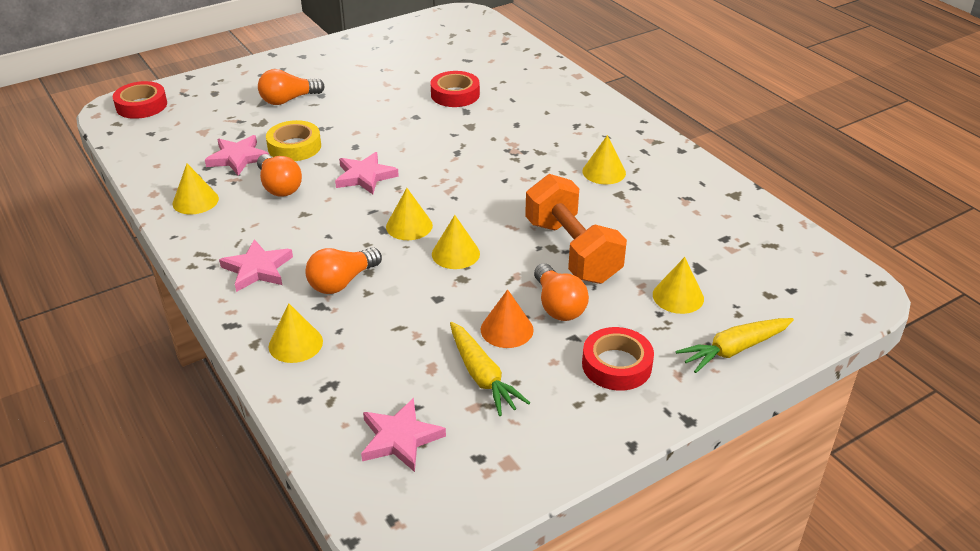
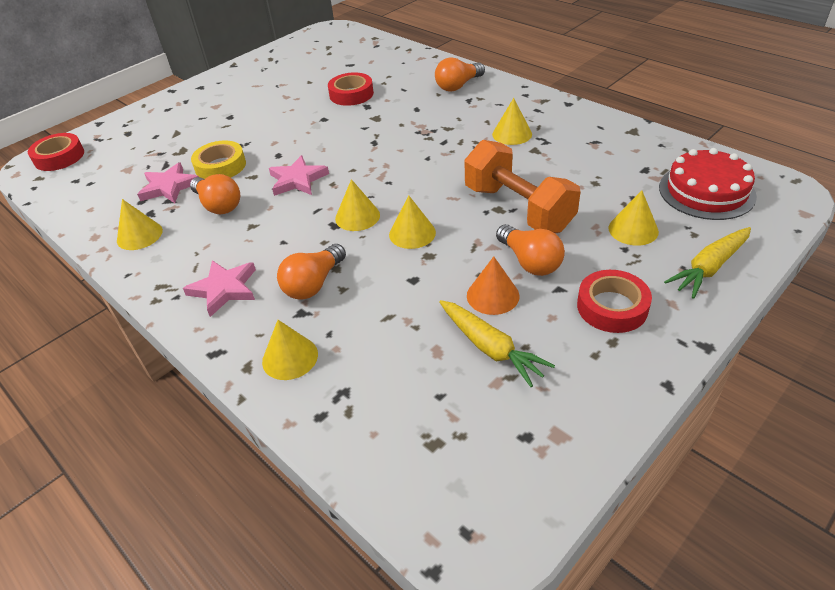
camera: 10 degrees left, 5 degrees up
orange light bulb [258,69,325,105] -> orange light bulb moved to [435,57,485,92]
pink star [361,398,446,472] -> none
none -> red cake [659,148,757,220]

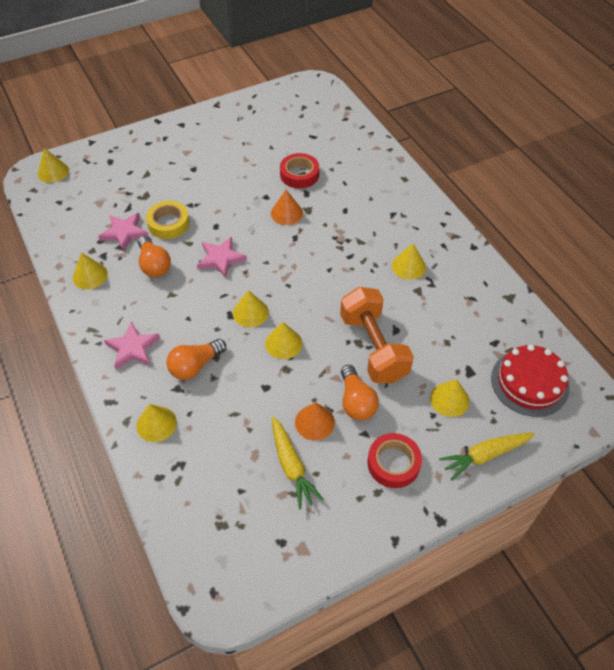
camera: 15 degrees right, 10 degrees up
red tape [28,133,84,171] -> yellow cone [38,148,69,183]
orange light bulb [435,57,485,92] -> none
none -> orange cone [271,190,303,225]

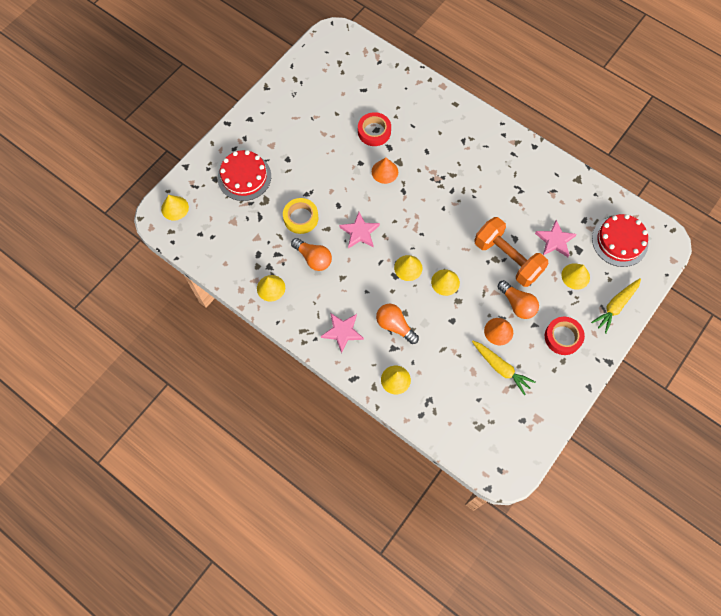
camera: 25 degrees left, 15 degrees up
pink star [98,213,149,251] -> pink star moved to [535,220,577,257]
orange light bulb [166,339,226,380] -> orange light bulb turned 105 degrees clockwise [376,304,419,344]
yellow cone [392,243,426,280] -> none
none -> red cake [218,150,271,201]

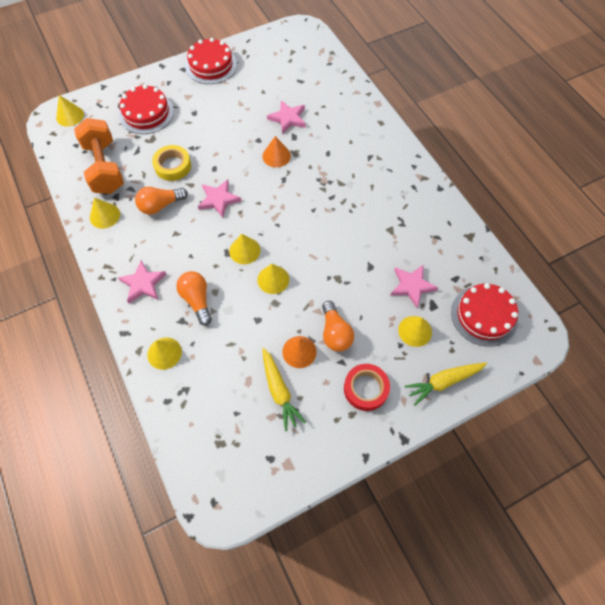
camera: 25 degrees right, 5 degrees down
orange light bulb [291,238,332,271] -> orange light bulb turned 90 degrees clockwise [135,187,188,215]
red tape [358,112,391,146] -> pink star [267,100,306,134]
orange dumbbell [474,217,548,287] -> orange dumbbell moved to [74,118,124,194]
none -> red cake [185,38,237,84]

☆ ☆ ☆ ☆ ☆ ☆ ☆

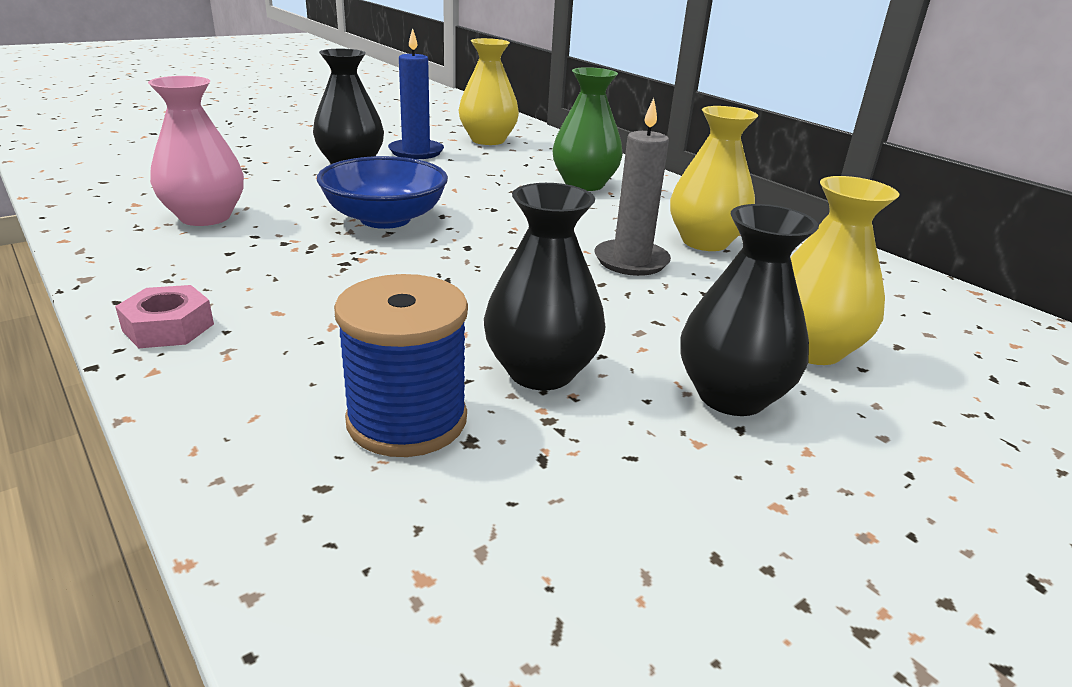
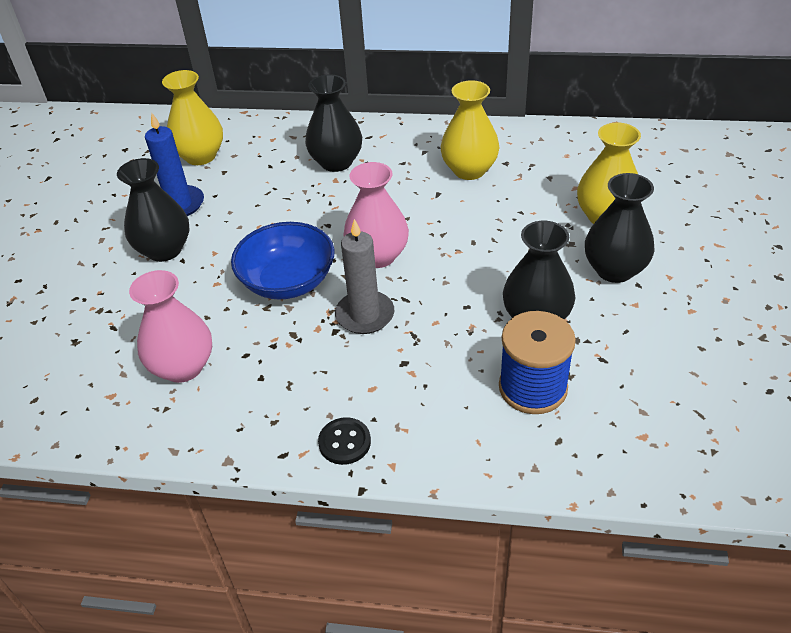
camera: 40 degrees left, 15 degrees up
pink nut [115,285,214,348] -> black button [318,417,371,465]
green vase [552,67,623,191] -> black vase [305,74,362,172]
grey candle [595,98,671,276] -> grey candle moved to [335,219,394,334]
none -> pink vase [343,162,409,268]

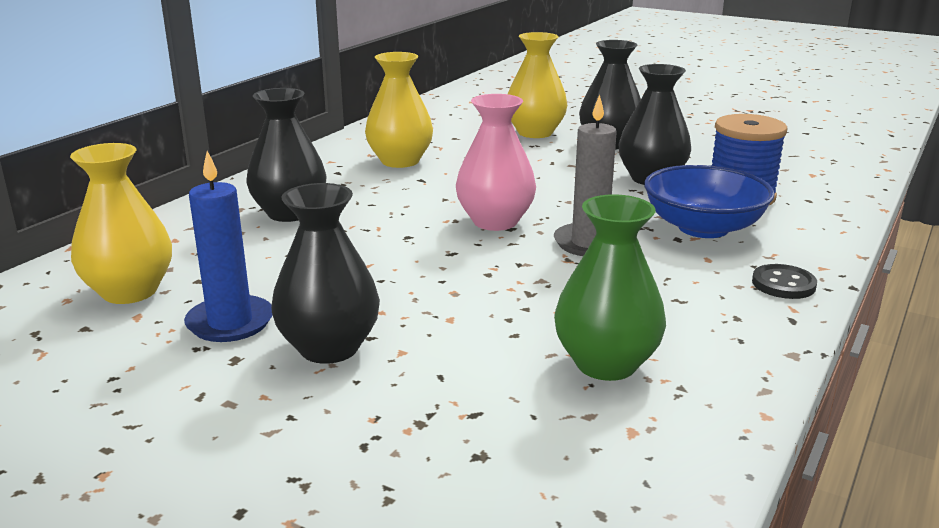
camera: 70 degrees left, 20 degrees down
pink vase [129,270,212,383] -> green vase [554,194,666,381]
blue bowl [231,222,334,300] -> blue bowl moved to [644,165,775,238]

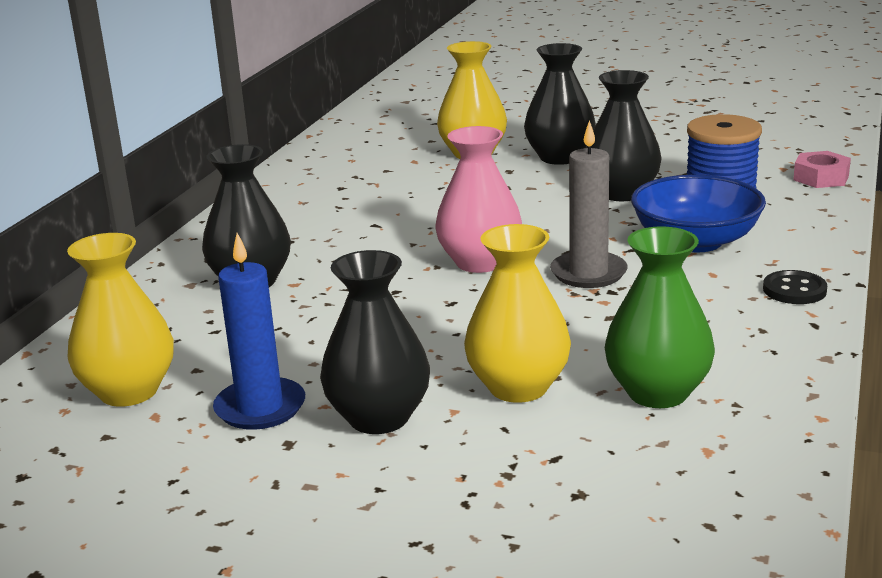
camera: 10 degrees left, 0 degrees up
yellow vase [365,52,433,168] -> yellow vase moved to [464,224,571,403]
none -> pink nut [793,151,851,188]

☆ ☆ ☆ ☆ ☆ ☆ ☆

What to do: Each line above that falls between the line with "pink star [98,213,149,251]" and the line with "none -> red cake [185,38,237,84]" should be printed exactly, together with those two lines, but the pictures should not.

Output of the exercise:
pink star [98,213,149,251] -> pink star moved to [535,220,577,257]
orange light bulb [166,339,226,380] -> orange light bulb turned 105 degrees clockwise [376,304,419,344]
yellow cone [392,243,426,280] -> none
none -> red cake [218,150,271,201]

camera: 25 degrees right, 5 degrees down
orange light bulb [291,238,332,271] -> orange light bulb turned 90 degrees clockwise [135,187,188,215]
red tape [358,112,391,146] -> pink star [267,100,306,134]
orange dumbbell [474,217,548,287] -> orange dumbbell moved to [74,118,124,194]
none -> red cake [185,38,237,84]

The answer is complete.